Dataset extract section start

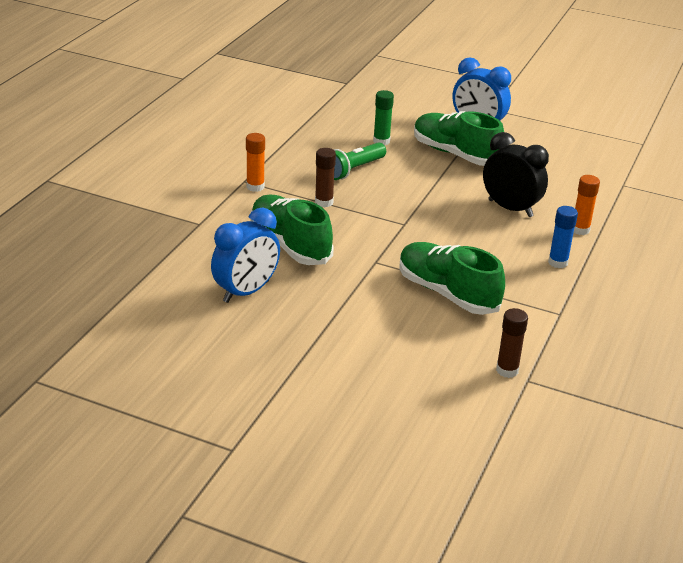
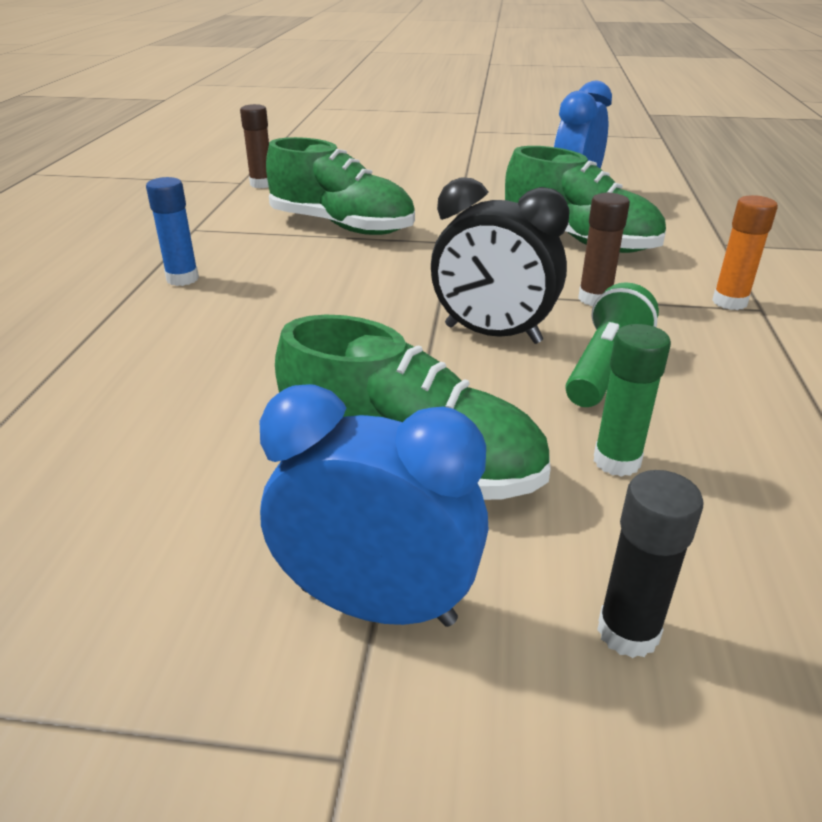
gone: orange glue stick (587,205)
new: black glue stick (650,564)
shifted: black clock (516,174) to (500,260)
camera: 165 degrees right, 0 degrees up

Dataset extract section end

== Work to be completed ==
Print the listing again exactly, please. Keep the pictures out of it.

== Expected output ==
gone: orange glue stick (587,205)
new: black glue stick (650,564)
shifted: black clock (516,174) to (500,260)
camera: 165 degrees right, 0 degrees up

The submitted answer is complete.